**Task brief**
In your copy, the records appear word for word and the pictures do not appear at all.

**Data under study**
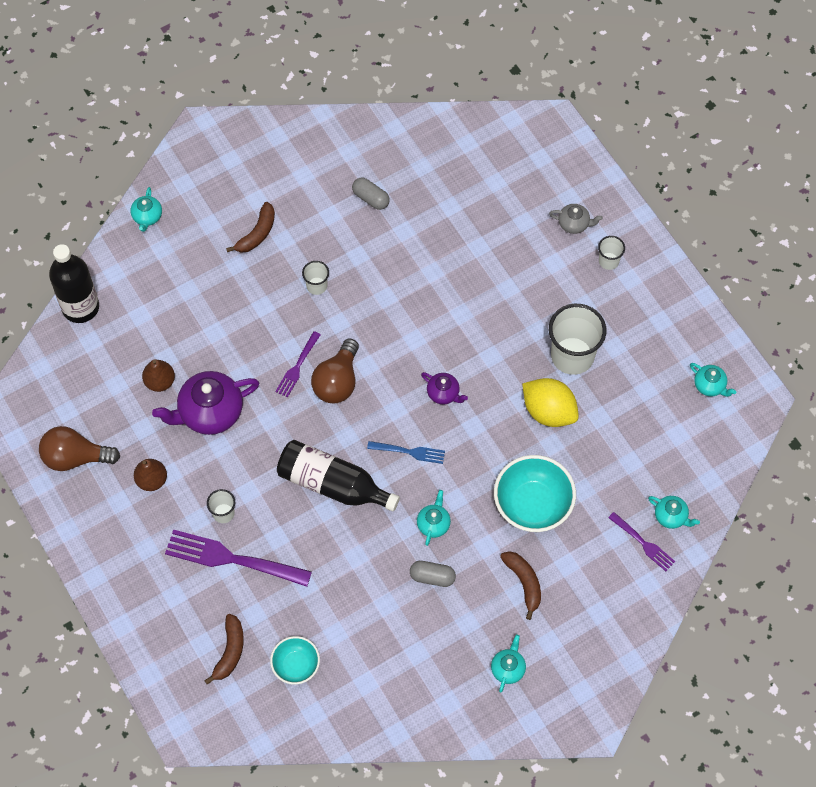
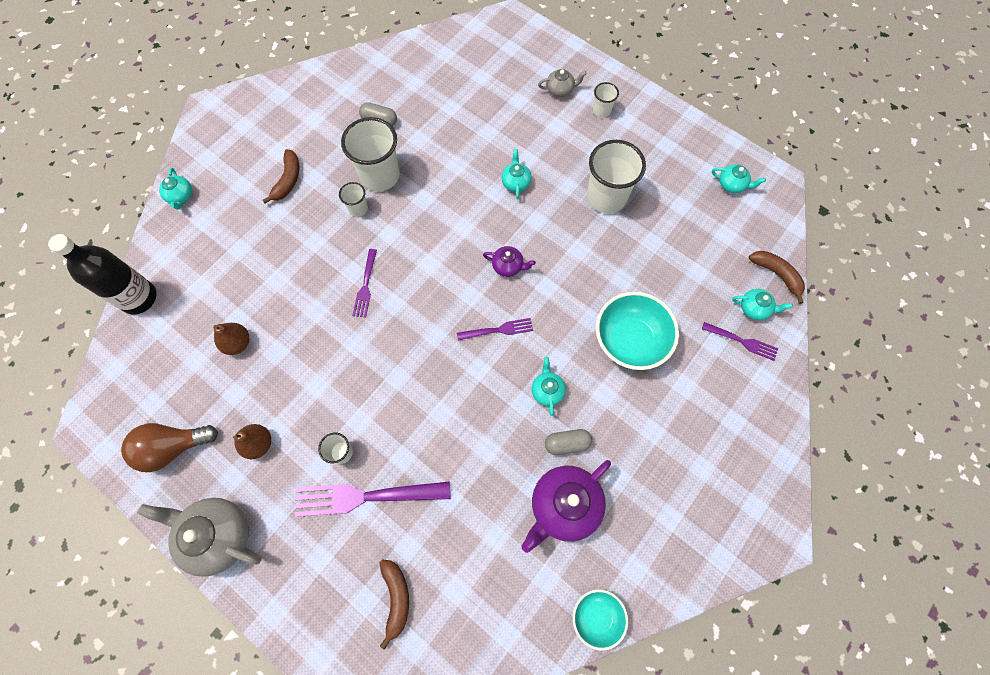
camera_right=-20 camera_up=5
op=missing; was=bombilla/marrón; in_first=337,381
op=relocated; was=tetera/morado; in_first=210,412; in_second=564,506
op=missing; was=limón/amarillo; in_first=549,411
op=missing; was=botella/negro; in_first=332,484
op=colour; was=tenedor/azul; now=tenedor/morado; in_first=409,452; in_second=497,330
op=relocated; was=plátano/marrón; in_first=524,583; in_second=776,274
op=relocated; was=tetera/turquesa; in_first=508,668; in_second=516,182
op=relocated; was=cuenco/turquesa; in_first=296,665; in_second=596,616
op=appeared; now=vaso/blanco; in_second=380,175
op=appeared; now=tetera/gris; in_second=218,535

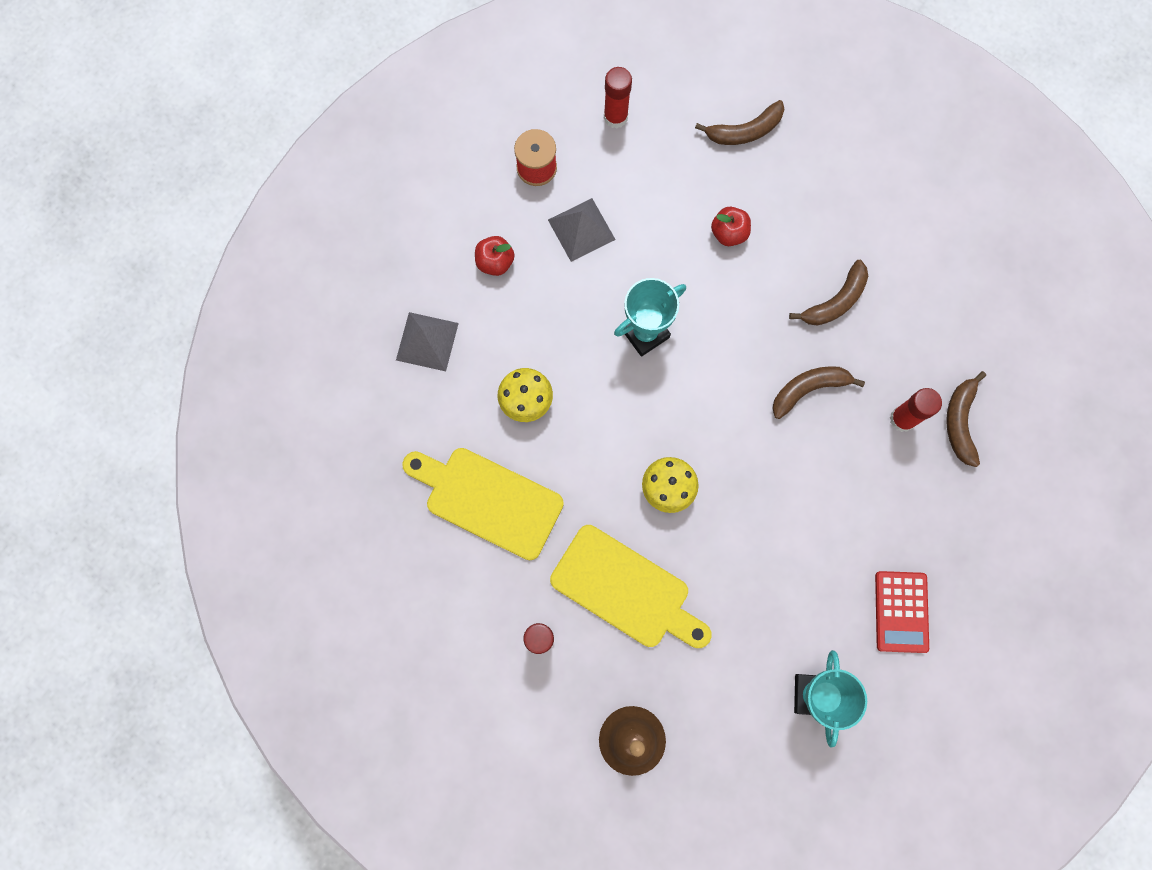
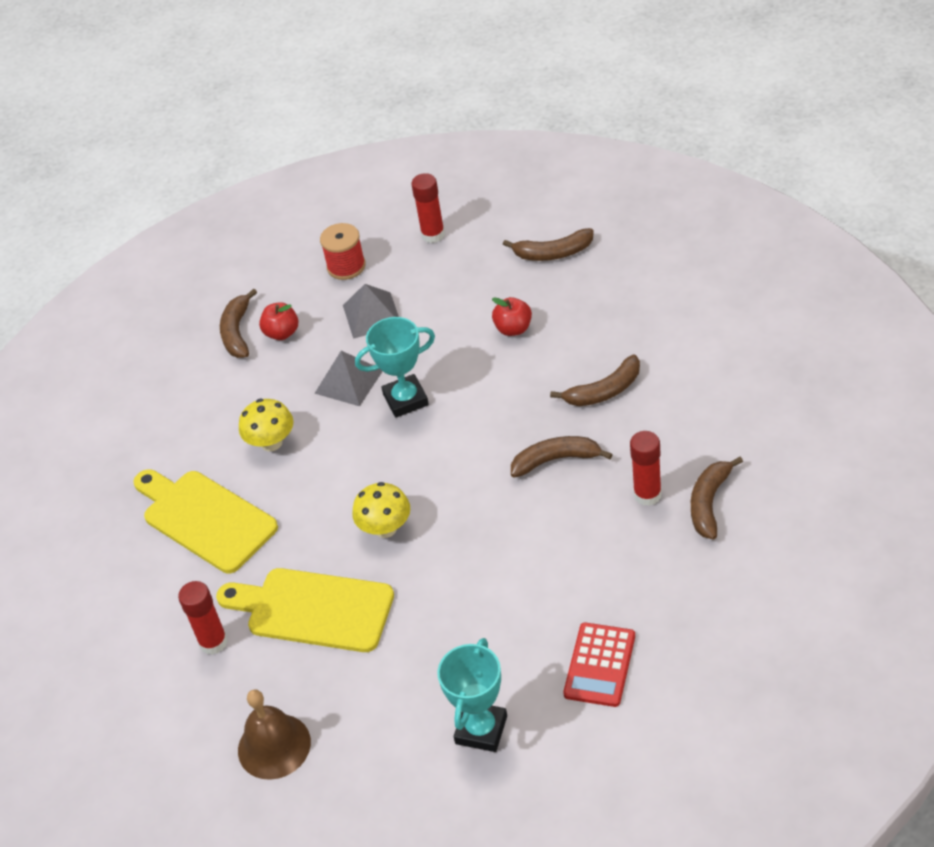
camera_right=20 camera_up=-30
op=relocated; was=pirámide/gris; in_first=427,341; in_second=349,381
op=spun; was=tabla de cortar/amarillo; in_first=625,589; in_second=313,609; clockwise=150
op=appeared; now=plátano/marrón; in_second=237,332

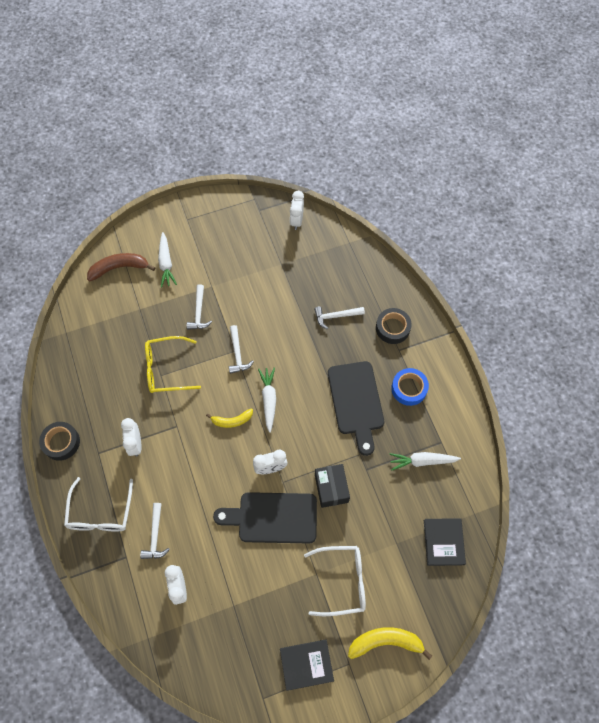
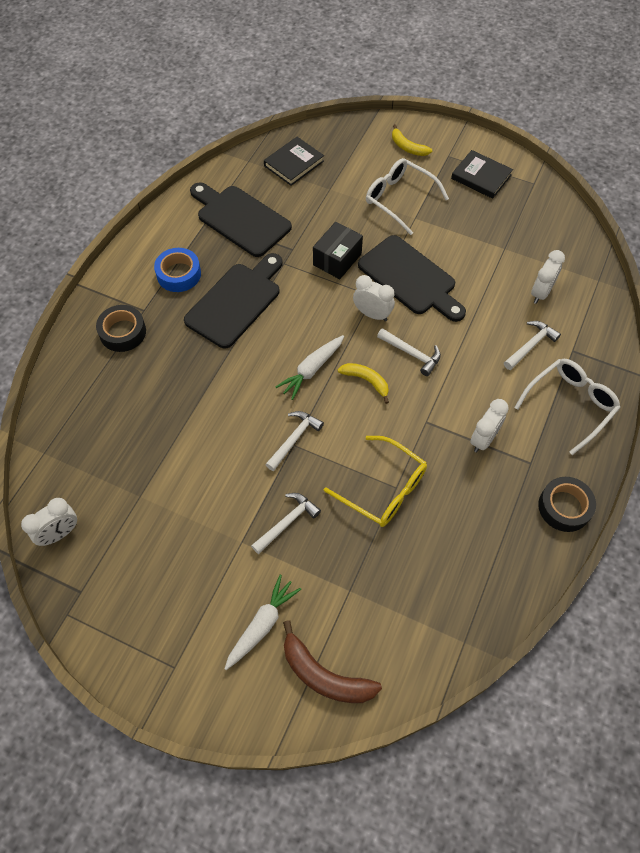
camera_right=-135 camera_up=-5
op=relocated; was=martillo/blanco; in_first=336,316; in_second=411,354
op=exchanged; was=zanahoria/blanco; now=tabla de cortar/negro; in_first=422,461; in_second=240,219
op=size; was=plátano/amarillo; in_first=385,642; in_second=407,147; ratio=0.64

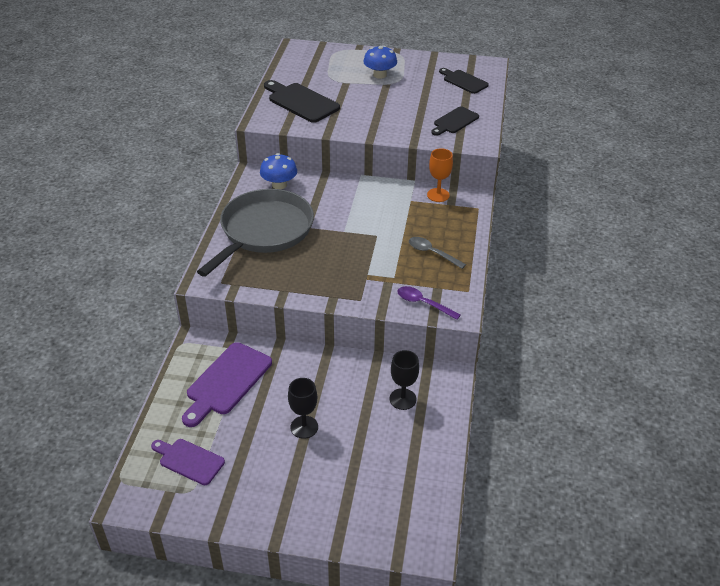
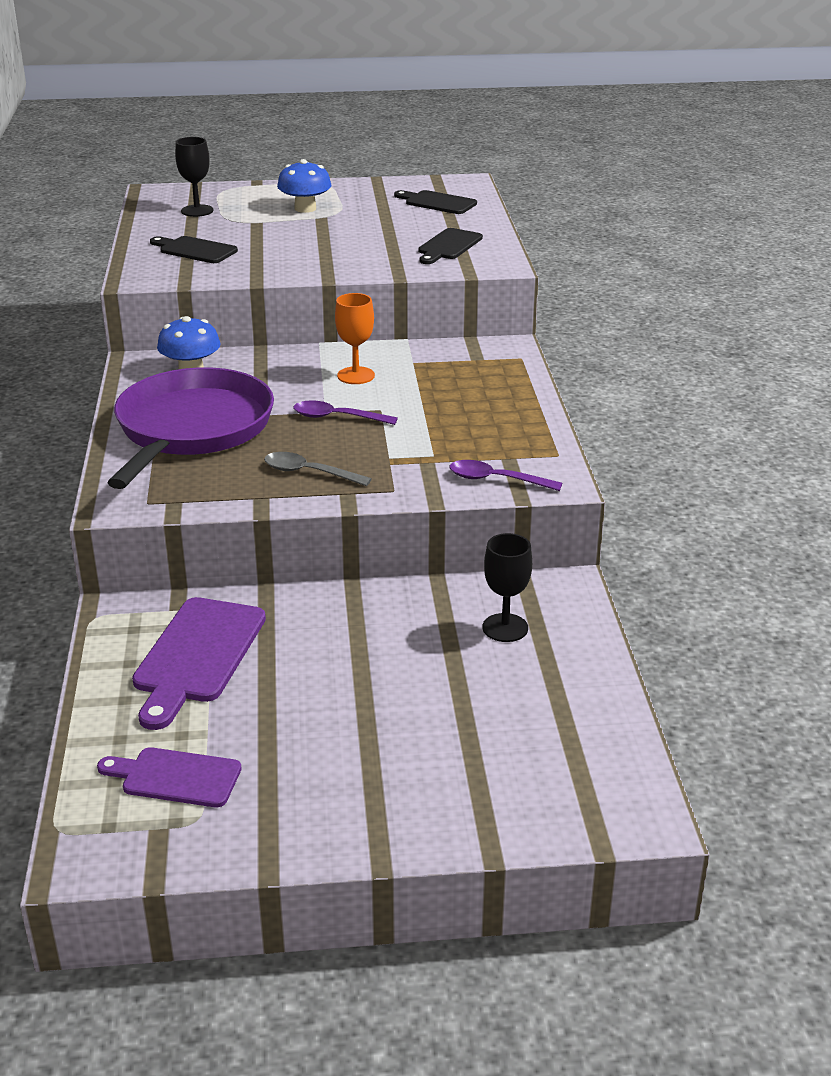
camera_right=-15 camera_up=-10
op=size; was=tabla de cortar/negro; in_first=301,102; in_second=195,250; ratio=0.64
op=relocated; was=copa/naranja; in_first=438,195; in_second=356,375
op=colour; was=sartén/gris; now=sartén/morado; in_first=264,231; in_second=192,429
op=relocated; was=cuchara/gris; in_first=432,253; in_second=309,473
op=relocated; was=copa/negro; in_first=304,427; in_second=197,211
op=appeared; now=cuchara/morado; in_second=337,417

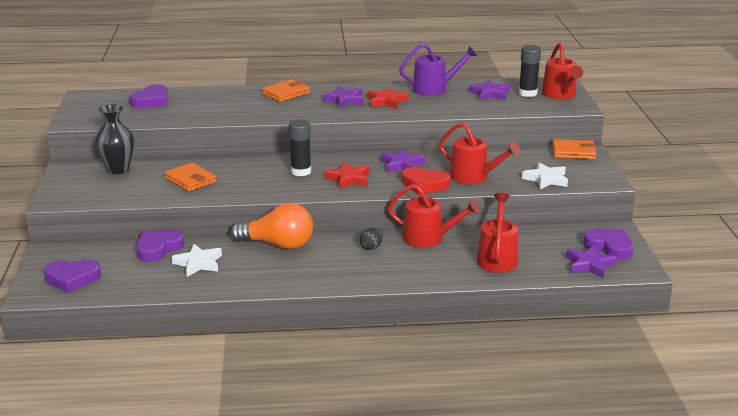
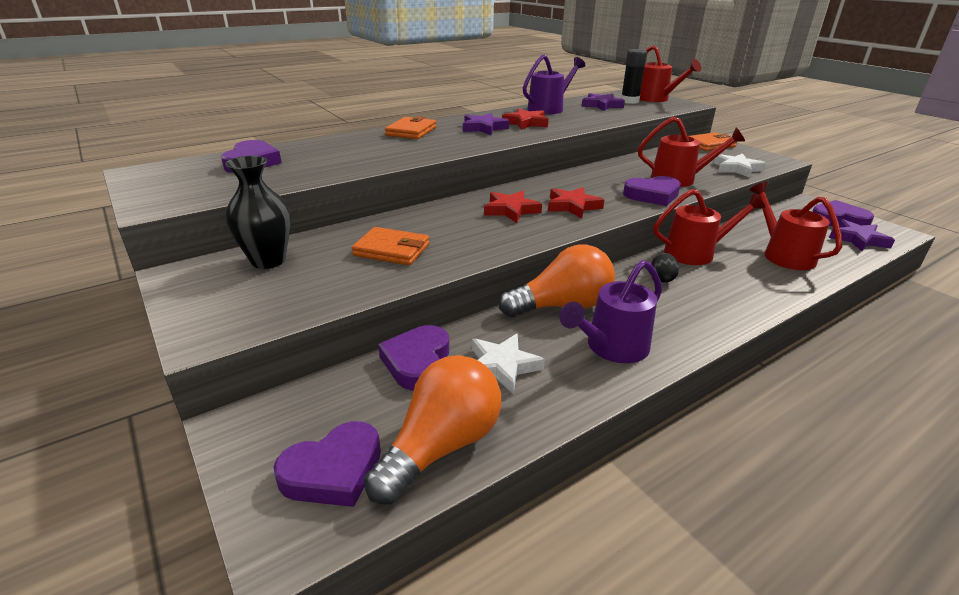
camera_right=-30 camera_up=5
op=exchanged; was=barra de pegamento/negro; now=estrella/rojo; in_first=301,172; in_second=511,210
op=missing; was=estrella/morado; in_first=402,165
op=colour; was=corazón/rojo; now=corazón/morado; in_first=424,184; in_second=652,195
op=appeared; now=regadera/morado; in_second=611,348
op=appeared; now=bombilla/naranja; in_second=441,446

**Solution for this task**
camera_right=-20 camera_up=5
op=missing; was=bombilla/marrón; in_first=337,381
op=relocated; was=tetera/morado; in_first=210,412; in_second=564,506
op=missing; was=limón/amarillo; in_first=549,411
op=missing; was=botella/negro; in_first=332,484
op=colour; was=tenedor/azul; now=tenedor/morado; in_first=409,452; in_second=497,330
op=relocated; was=plátano/marrón; in_first=524,583; in_second=776,274
op=relocated; was=tetera/turquesa; in_first=508,668; in_second=516,182
op=relocated; was=cuenco/turquesa; in_first=296,665; in_second=596,616
op=appeared; now=vaso/blanco; in_second=380,175
op=appeared; now=tetera/gris; in_second=218,535

camera_right=20 camera_up=-30
op=relocated; was=pirámide/gris; in_first=427,341; in_second=349,381
op=spun; was=tabla de cortar/amarillo; in_first=625,589; in_second=313,609; clockwise=150
op=appeared; now=plátano/marrón; in_second=237,332

camera_right=-135 camera_up=-5
op=relocated; was=martillo/blanco; in_first=336,316; in_second=411,354
op=exchanged; was=zanahoria/blanco; now=tabla de cortar/negro; in_first=422,461; in_second=240,219
op=size; was=plátano/amarillo; in_first=385,642; in_second=407,147; ratio=0.64

camera_right=-15 camera_up=-10
op=size; was=tabla de cortar/negro; in_first=301,102; in_second=195,250; ratio=0.64
op=relocated; was=copa/naranja; in_first=438,195; in_second=356,375
op=colour; was=sartén/gris; now=sartén/morado; in_first=264,231; in_second=192,429
op=relocated; was=cuchara/gris; in_first=432,253; in_second=309,473
op=relocated; was=copa/negro; in_first=304,427; in_second=197,211
op=appeared; now=cuchara/morado; in_second=337,417

camera_right=-30 camera_up=5
op=exchanged; was=barra de pegamento/negro; now=estrella/rojo; in_first=301,172; in_second=511,210
op=missing; was=estrella/morado; in_first=402,165
op=colour; was=corazón/rojo; now=corazón/morado; in_first=424,184; in_second=652,195
op=appeared; now=regadera/morado; in_second=611,348
op=appeared; now=bombilla/naranja; in_second=441,446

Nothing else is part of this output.